About this exercise: The lines to repeat are those below from the one containing "D2: LED (A LED_A, K" down to the one containing "U6 pin K: DGND -> CV", both included; reproduce them exactly and nothing else.

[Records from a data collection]
☆ ☆ ☆ ☆

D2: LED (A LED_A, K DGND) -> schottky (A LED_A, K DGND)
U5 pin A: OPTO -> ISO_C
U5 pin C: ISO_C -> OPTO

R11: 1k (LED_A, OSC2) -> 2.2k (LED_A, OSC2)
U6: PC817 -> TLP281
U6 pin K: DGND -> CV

☆ ☆ ☆ ☆

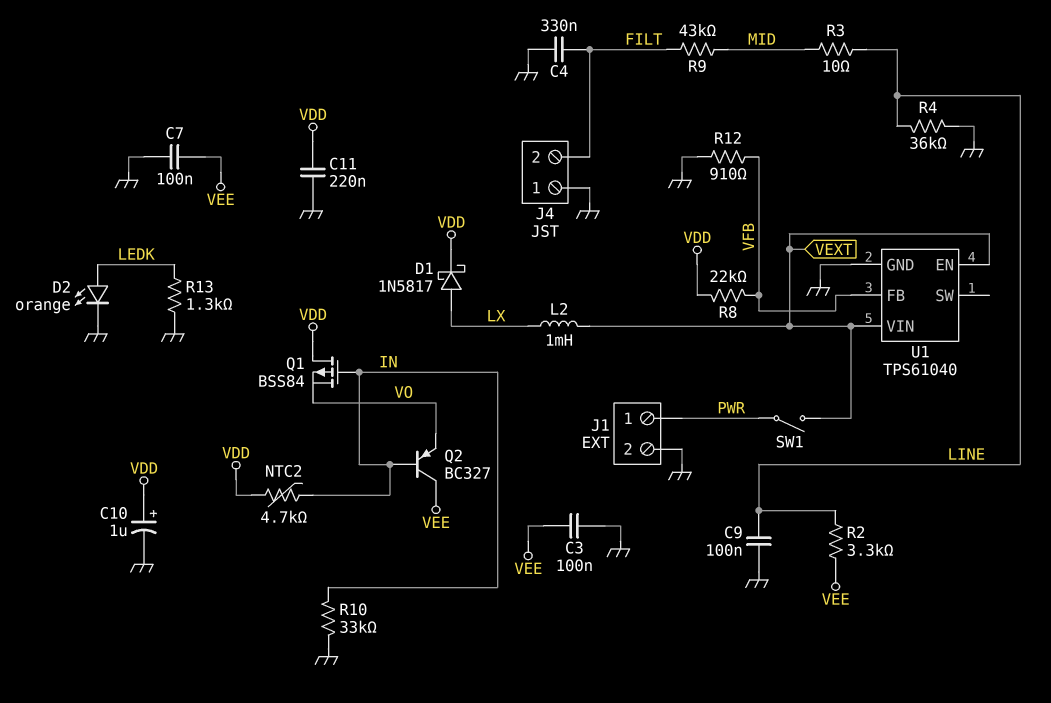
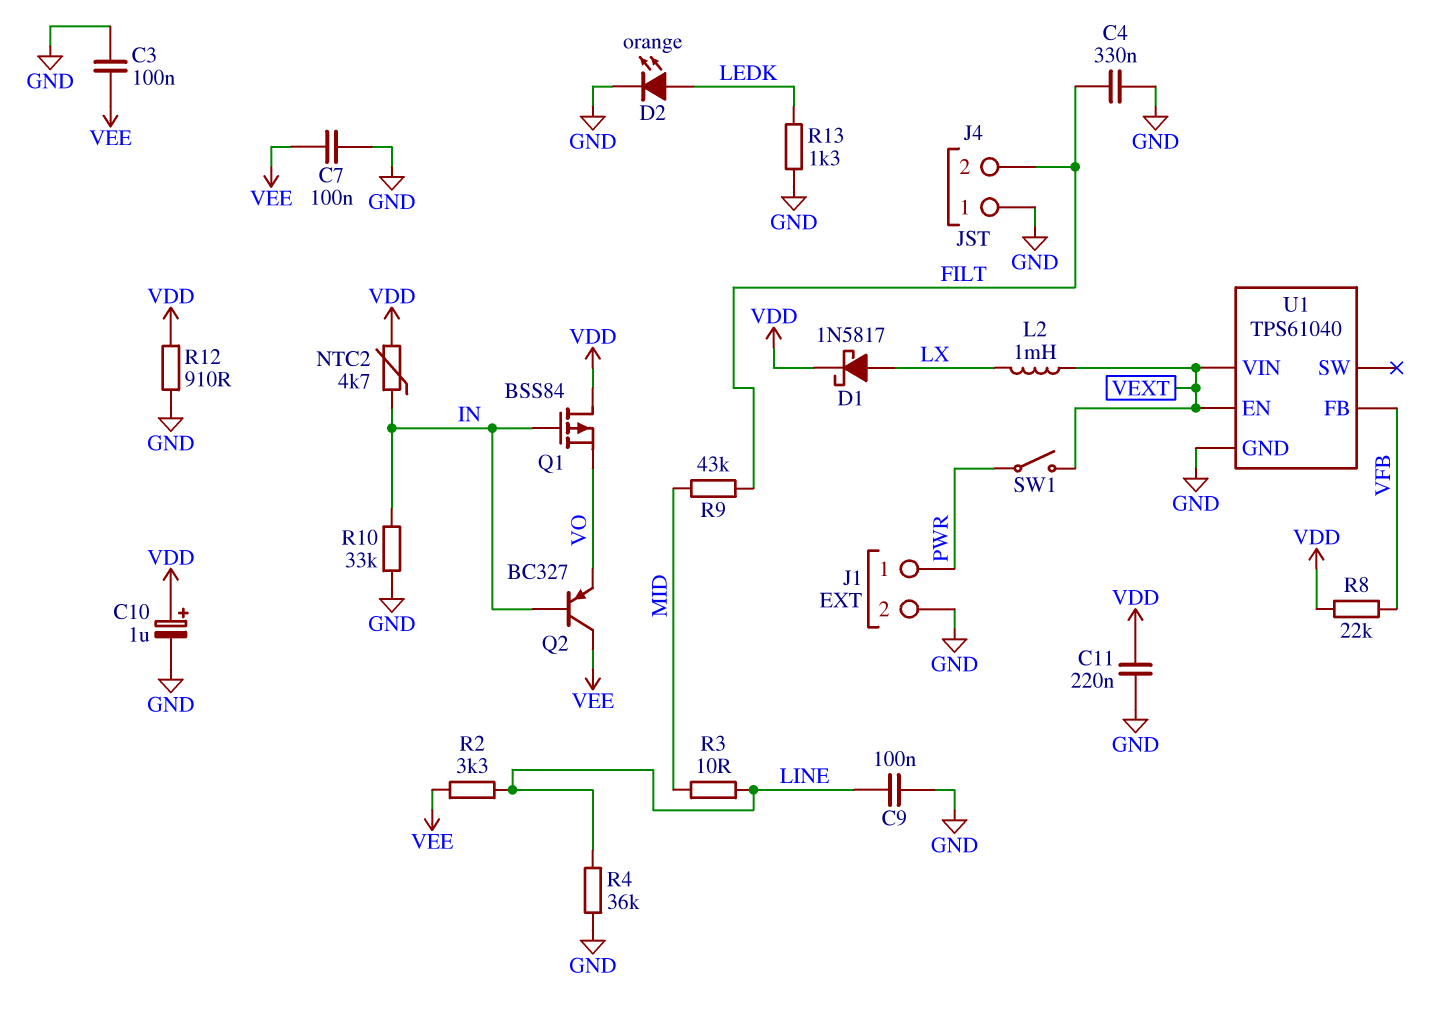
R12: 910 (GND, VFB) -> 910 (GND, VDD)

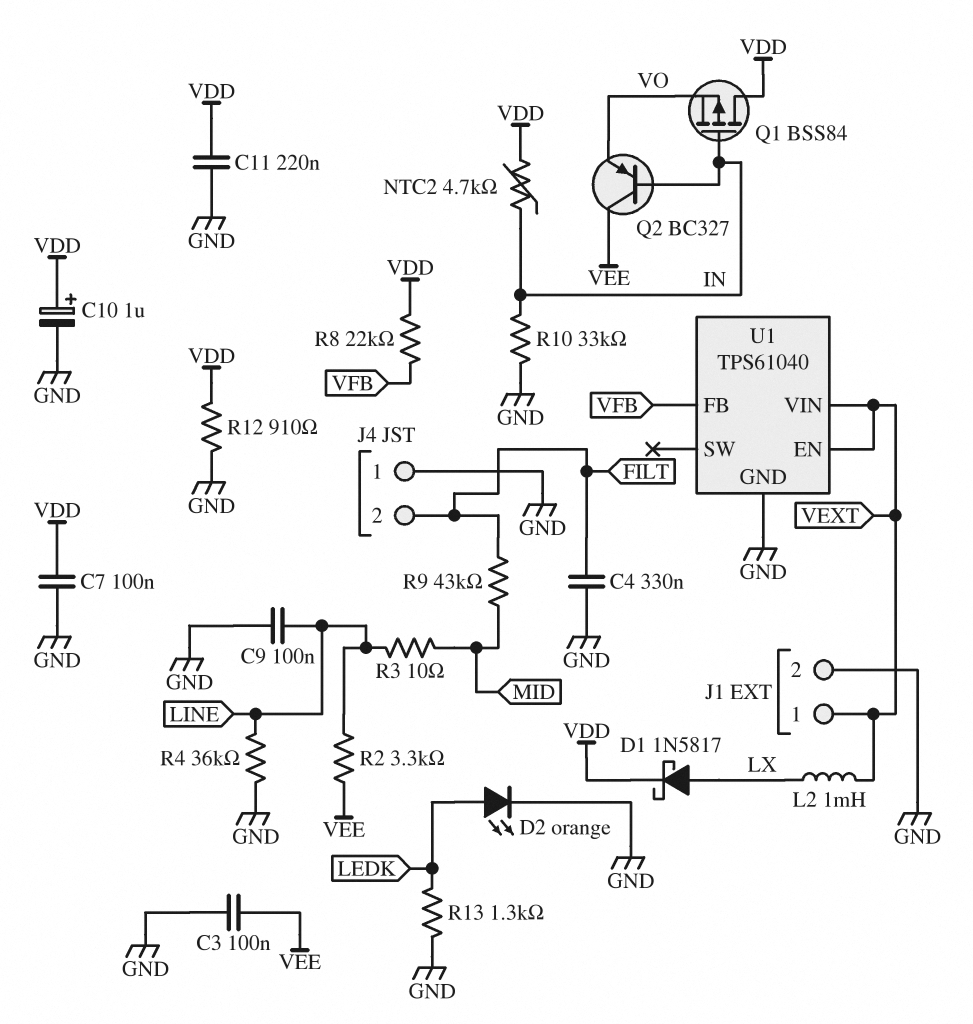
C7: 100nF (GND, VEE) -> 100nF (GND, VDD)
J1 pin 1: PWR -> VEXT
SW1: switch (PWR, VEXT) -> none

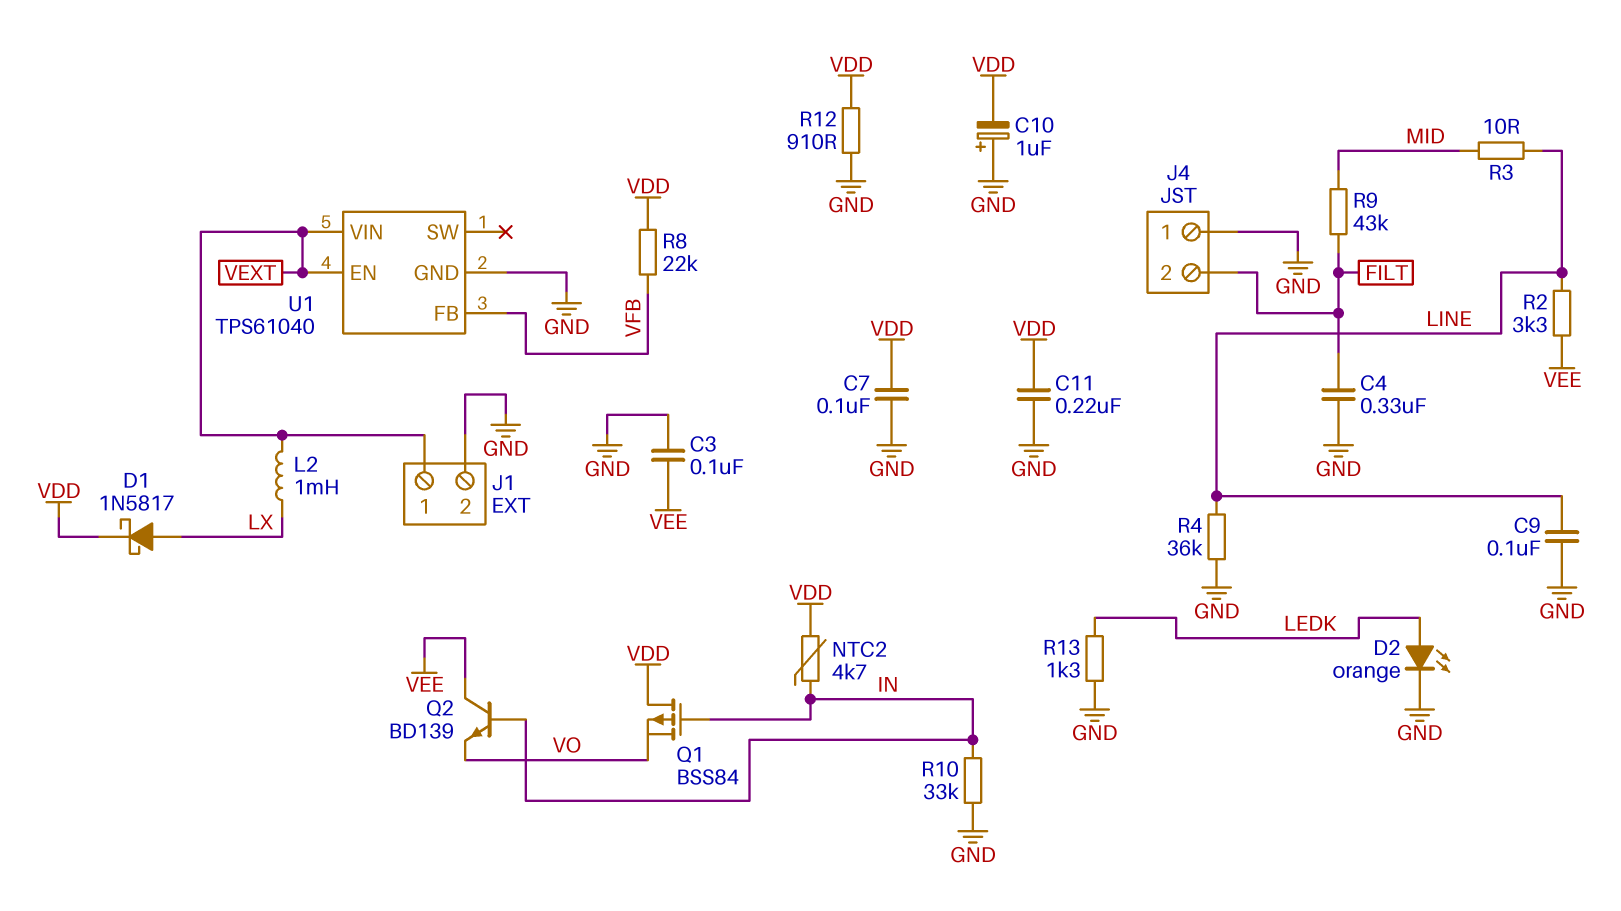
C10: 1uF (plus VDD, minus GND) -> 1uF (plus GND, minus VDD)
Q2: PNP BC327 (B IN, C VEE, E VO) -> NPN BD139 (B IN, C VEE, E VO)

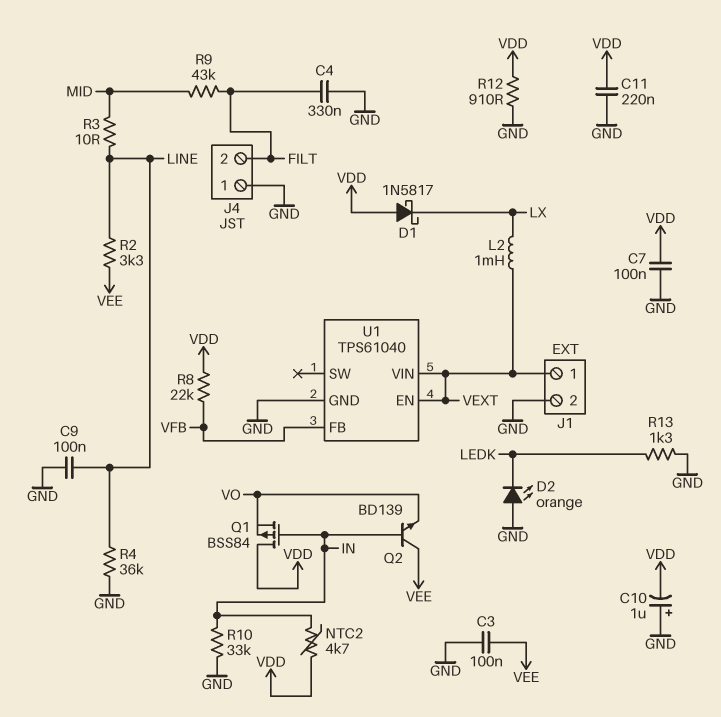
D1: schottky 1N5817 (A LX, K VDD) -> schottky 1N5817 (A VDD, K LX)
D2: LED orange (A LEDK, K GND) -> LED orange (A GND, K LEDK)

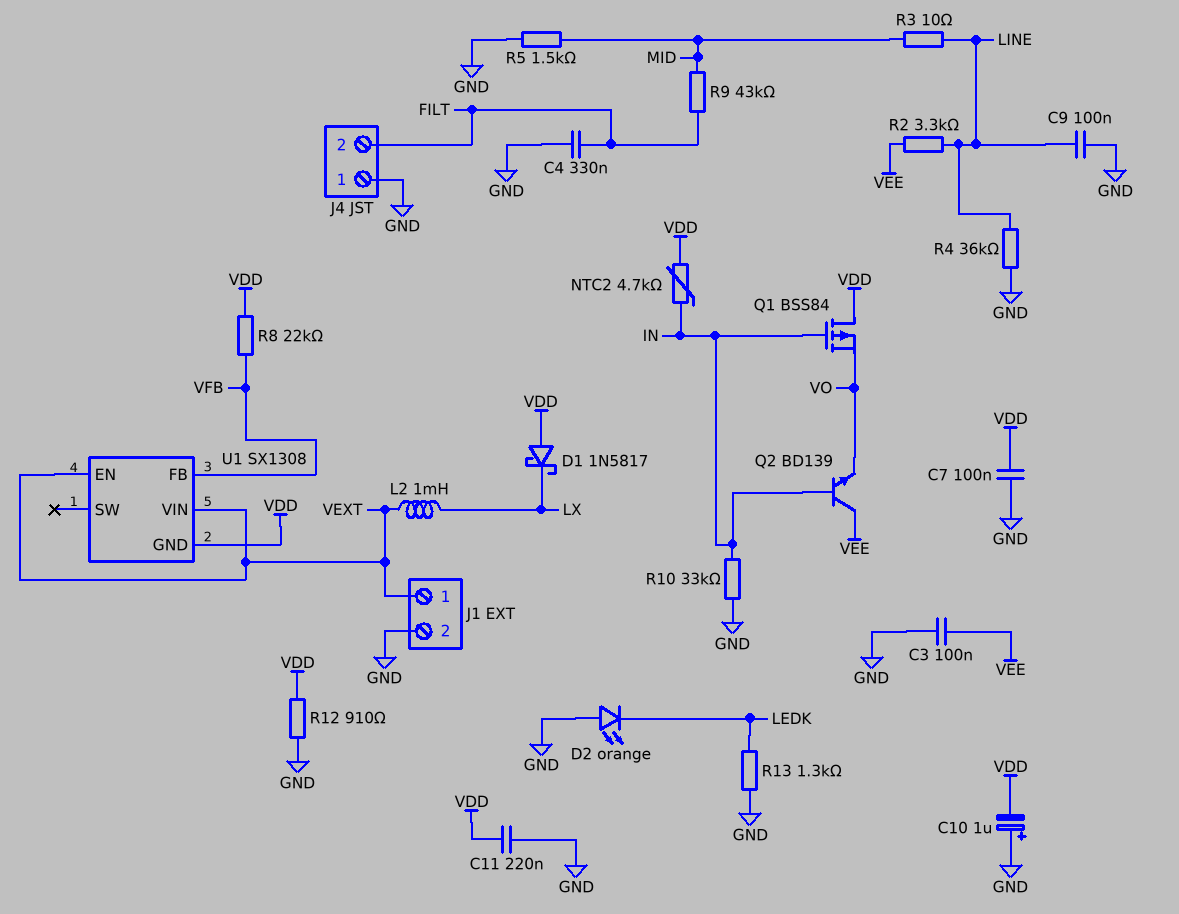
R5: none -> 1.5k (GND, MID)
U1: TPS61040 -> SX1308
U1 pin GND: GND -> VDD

☆ ☆ ☆ ☆

Your response:
D2: LED (A LED_A, K DGND) -> schottky (A LED_A, K DGND)
U5 pin A: OPTO -> ISO_C
U5 pin C: ISO_C -> OPTO

R11: 1k (LED_A, OSC2) -> 2.2k (LED_A, OSC2)
U6: PC817 -> TLP281
U6 pin K: DGND -> CV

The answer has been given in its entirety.